The records:
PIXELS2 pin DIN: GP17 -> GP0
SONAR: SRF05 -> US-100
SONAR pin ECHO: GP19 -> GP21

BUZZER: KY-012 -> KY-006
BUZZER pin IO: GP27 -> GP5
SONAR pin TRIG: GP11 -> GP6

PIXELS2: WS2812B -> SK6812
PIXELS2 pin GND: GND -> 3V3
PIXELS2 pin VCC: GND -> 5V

Exercise:
Take the line containing "SONAR pin ECHO: GP19 -> GP21" as the start and the last line of the data as the end, and reproduce that range exactly.

Solution below:
SONAR pin ECHO: GP19 -> GP21

BUZZER: KY-012 -> KY-006
BUZZER pin IO: GP27 -> GP5
SONAR pin TRIG: GP11 -> GP6

PIXELS2: WS2812B -> SK6812
PIXELS2 pin GND: GND -> 3V3
PIXELS2 pin VCC: GND -> 5V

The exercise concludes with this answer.